■ **TASK**
For the records below, give the number of lines that include the string "none". Nothing else belongs in the answer.

■ **RECORDS SHOWN**

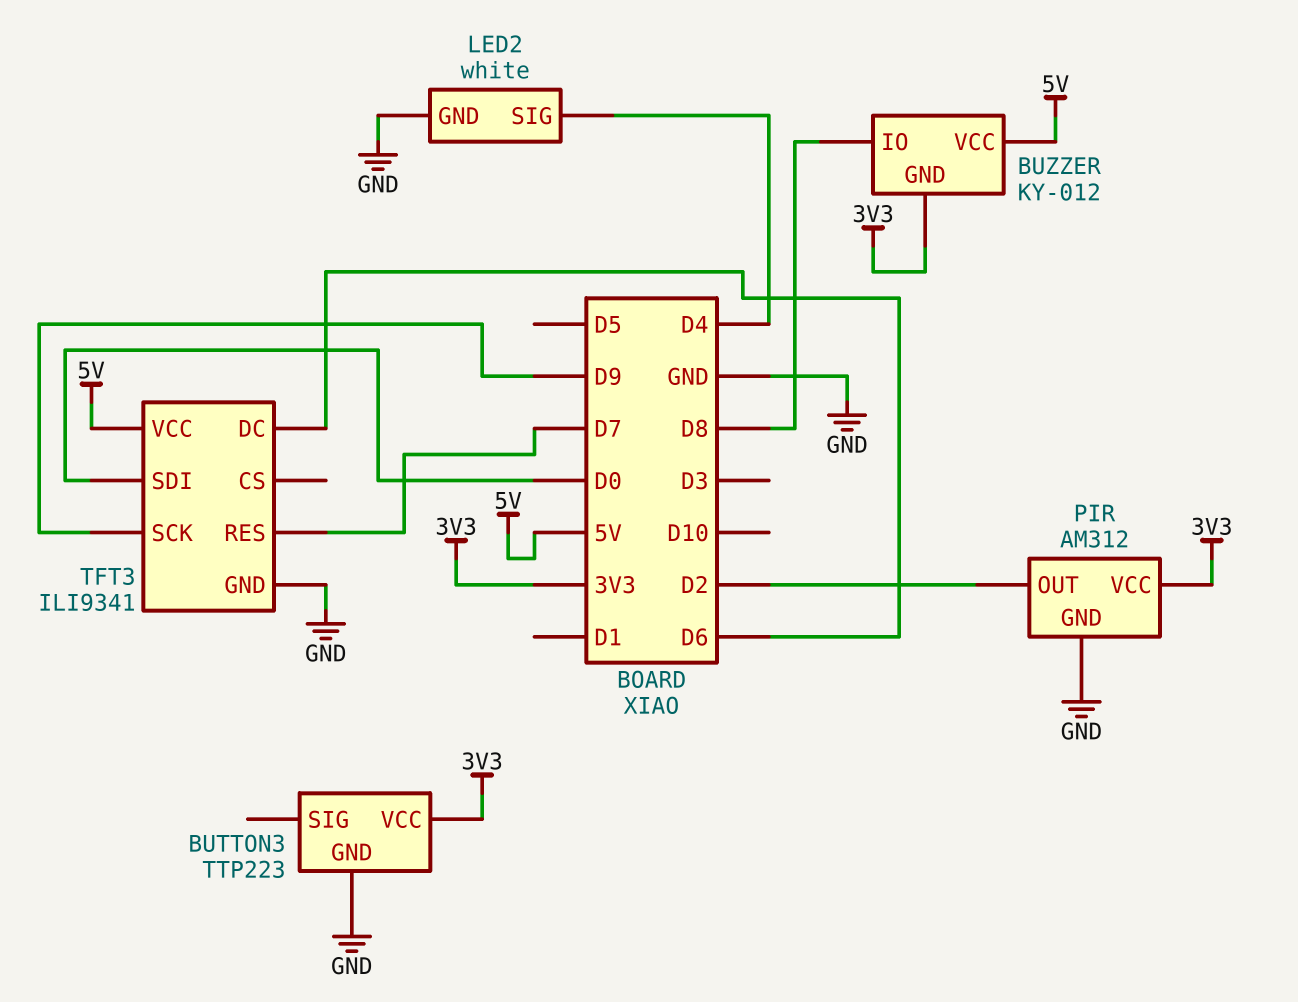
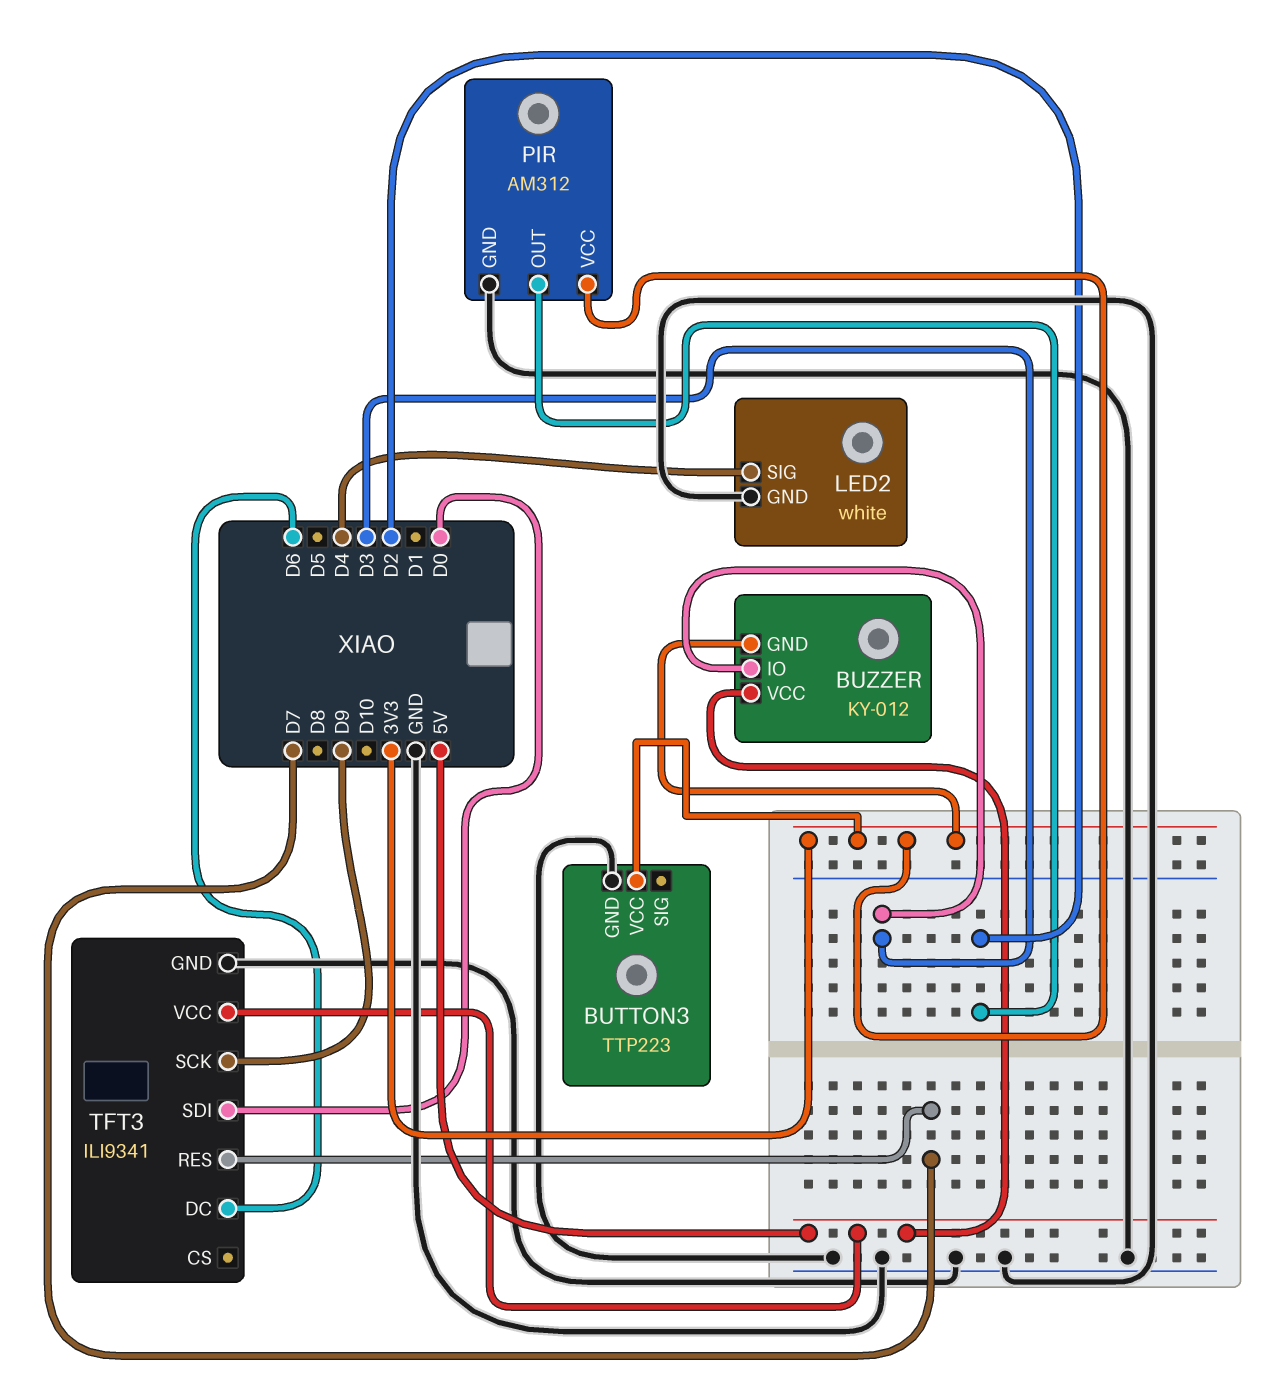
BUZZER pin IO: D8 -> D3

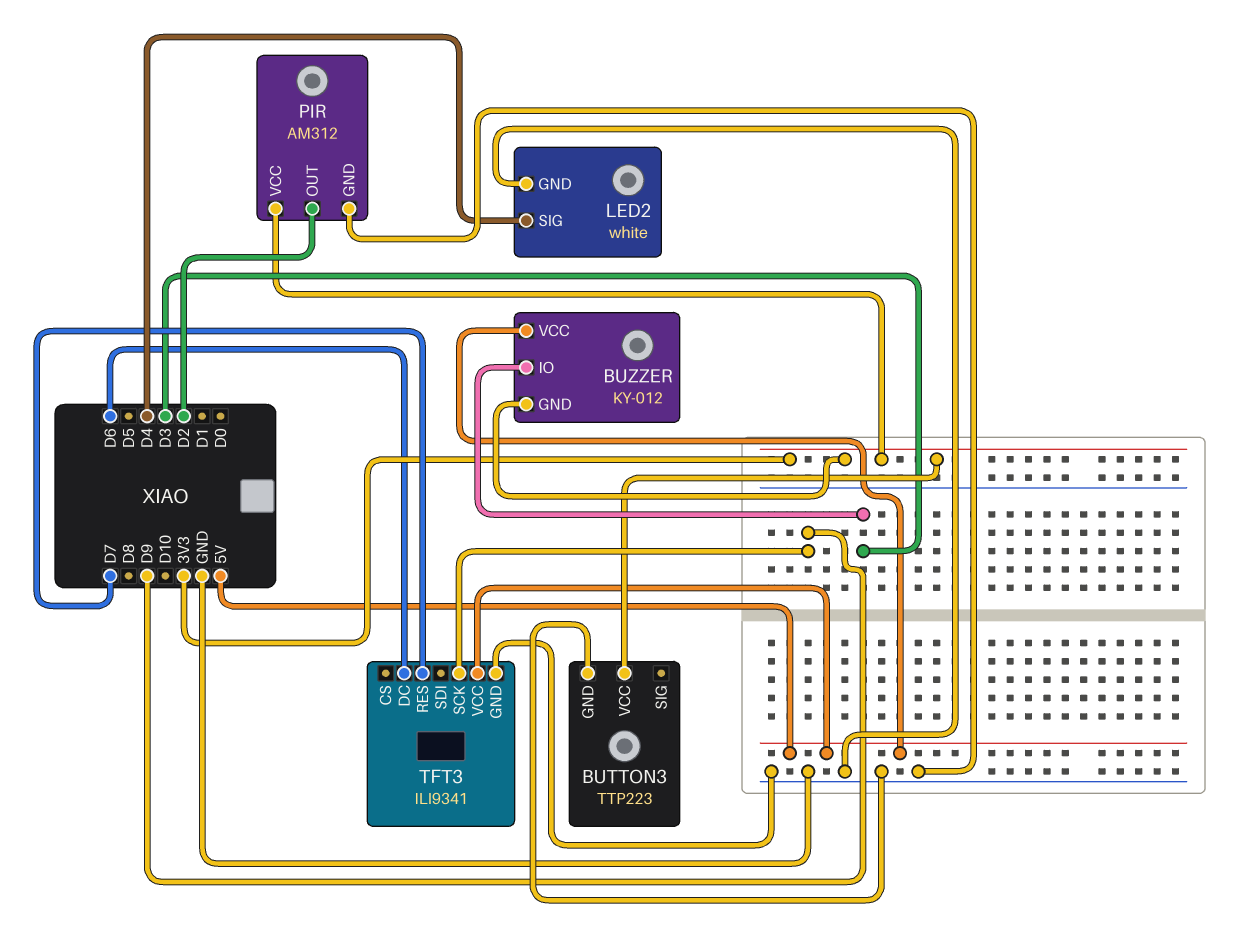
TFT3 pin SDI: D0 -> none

...

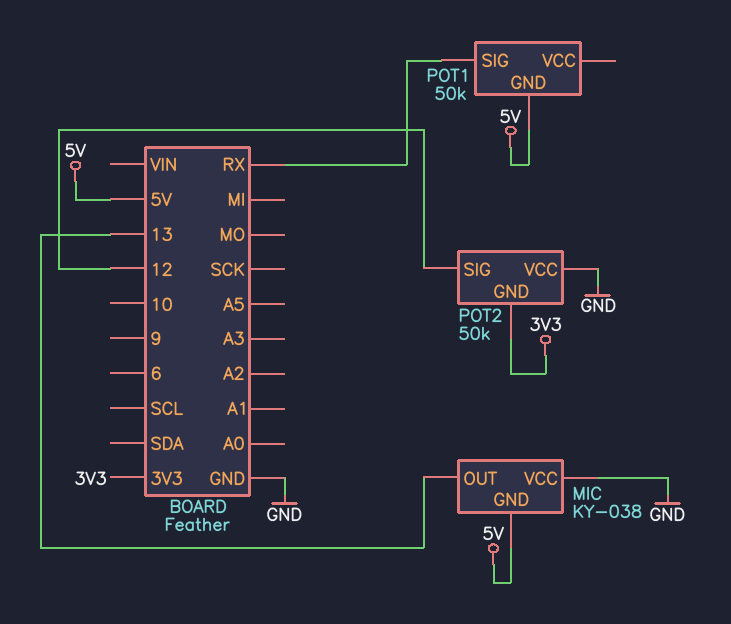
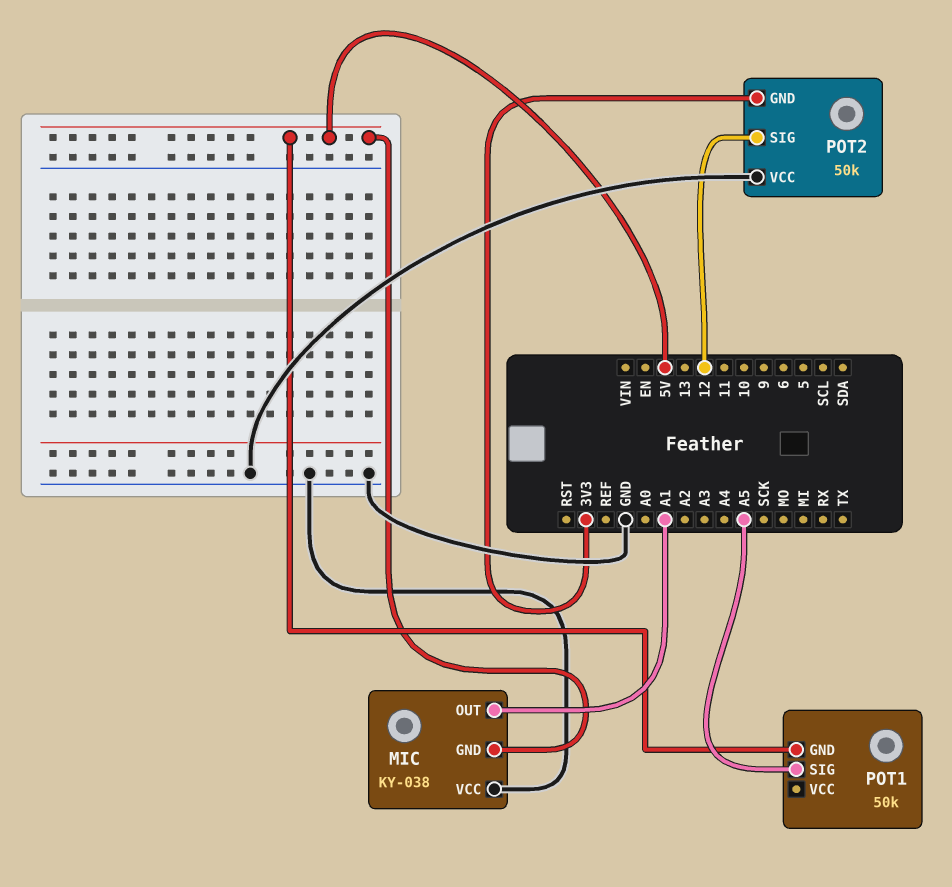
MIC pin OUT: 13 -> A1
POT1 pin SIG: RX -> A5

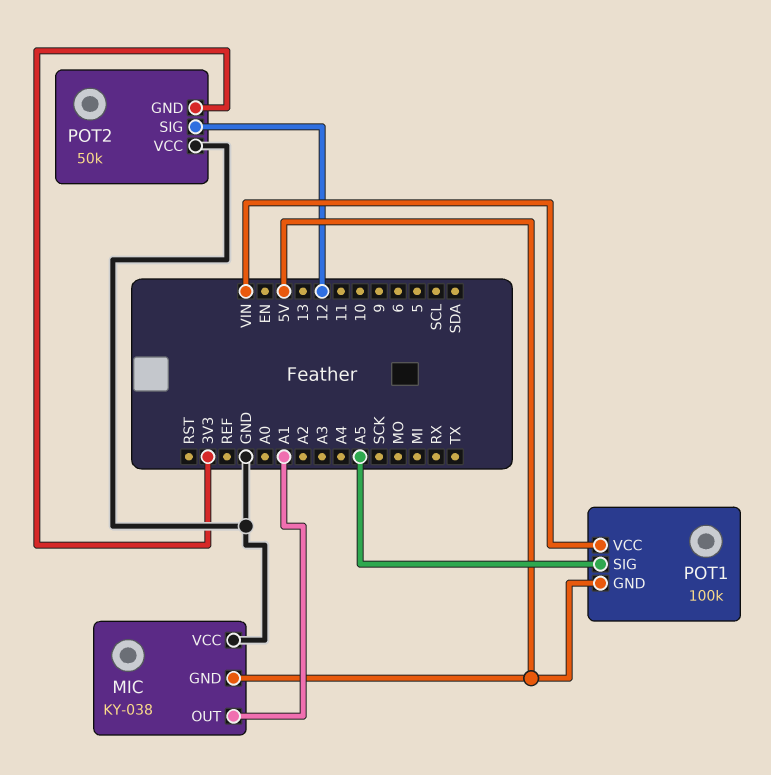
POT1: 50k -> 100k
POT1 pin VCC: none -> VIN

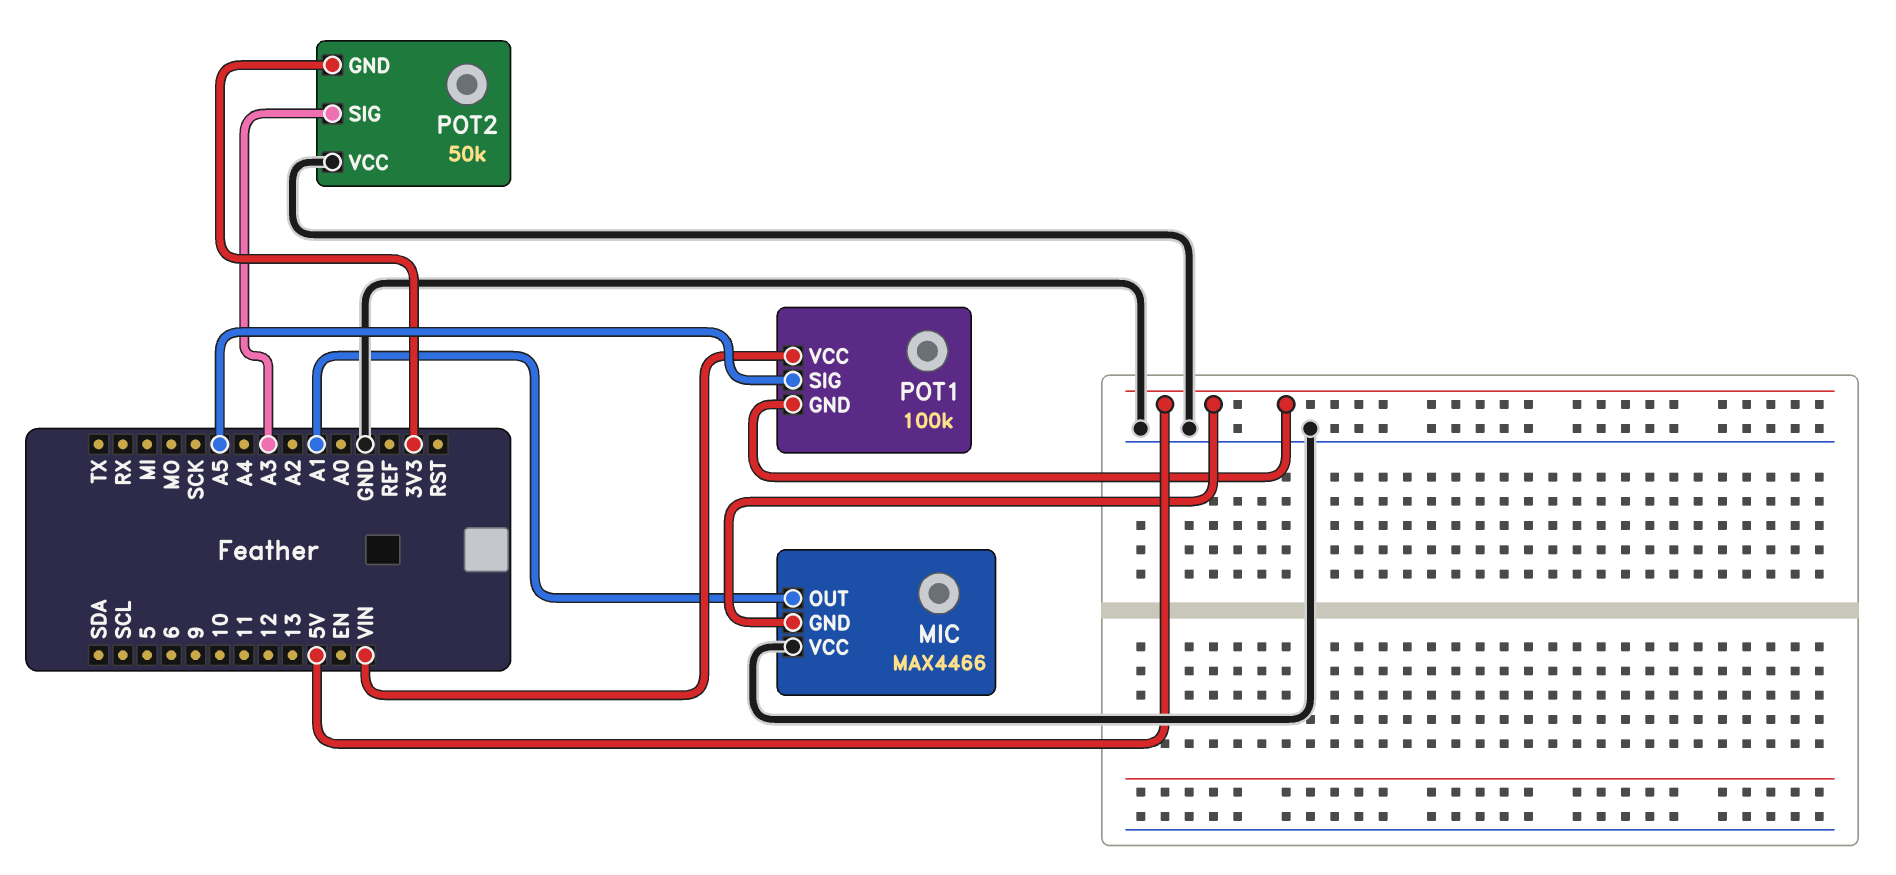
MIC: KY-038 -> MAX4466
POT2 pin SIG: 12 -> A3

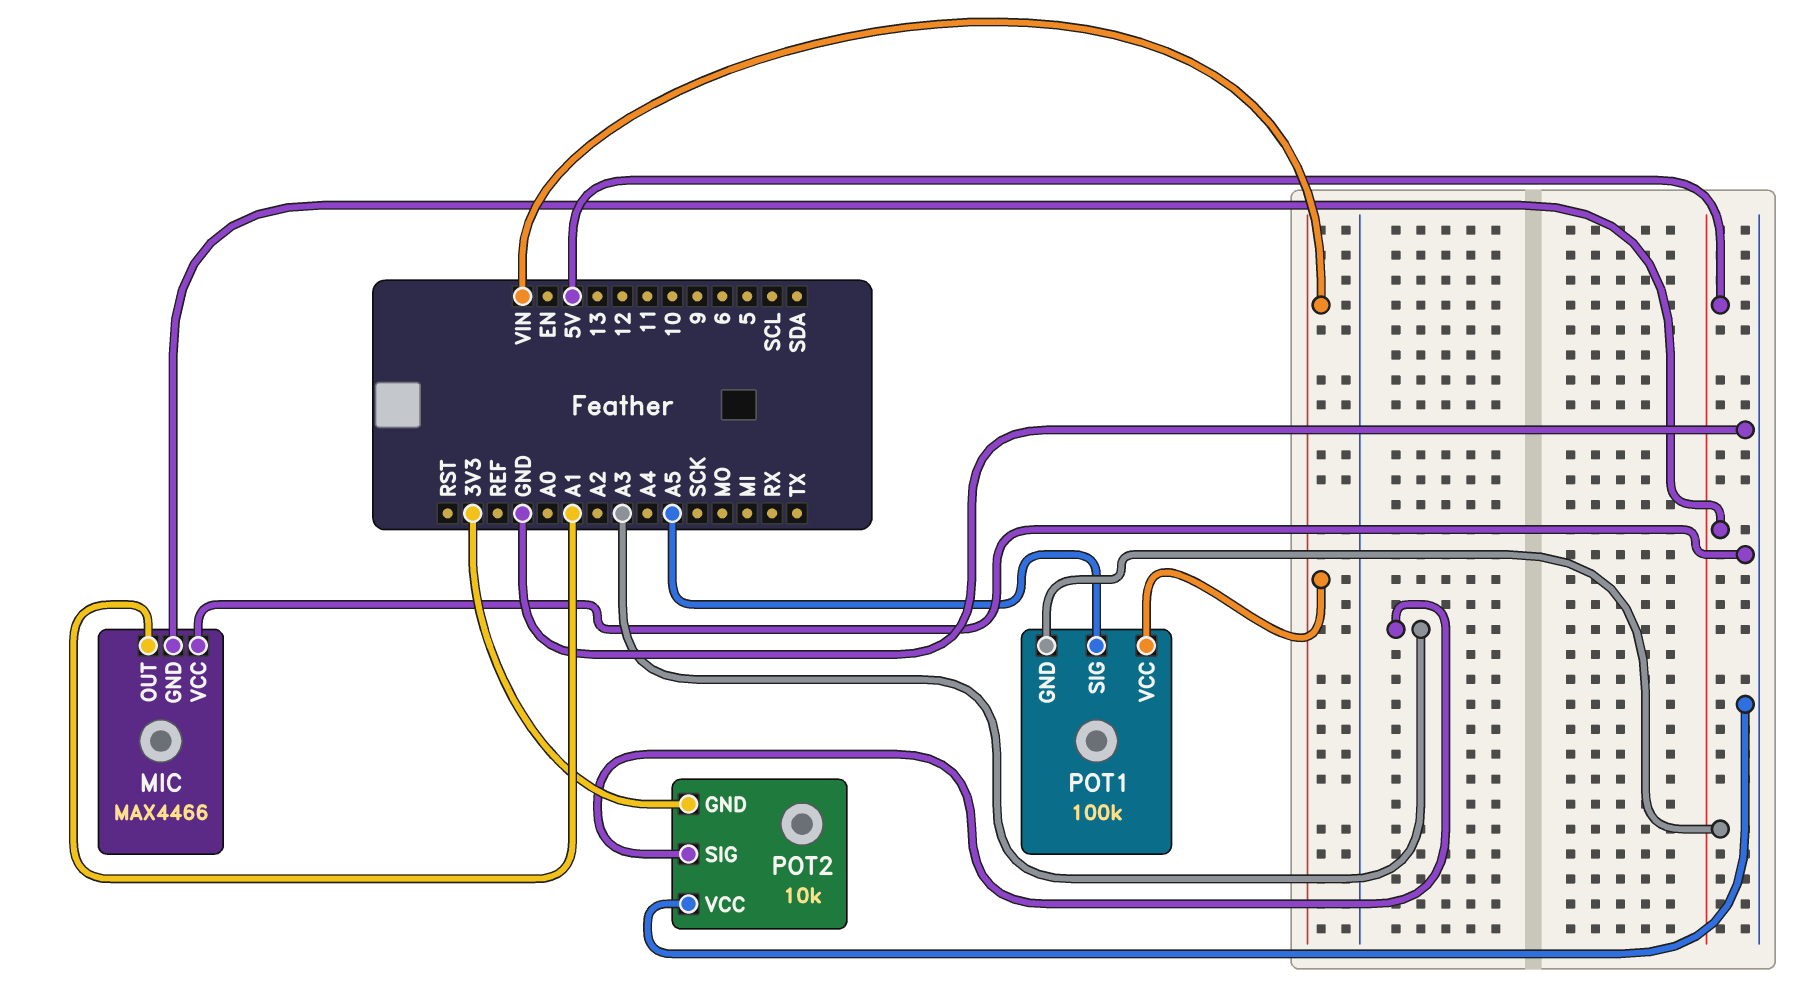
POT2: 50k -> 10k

■ **EXERCISE SOLUTION**
2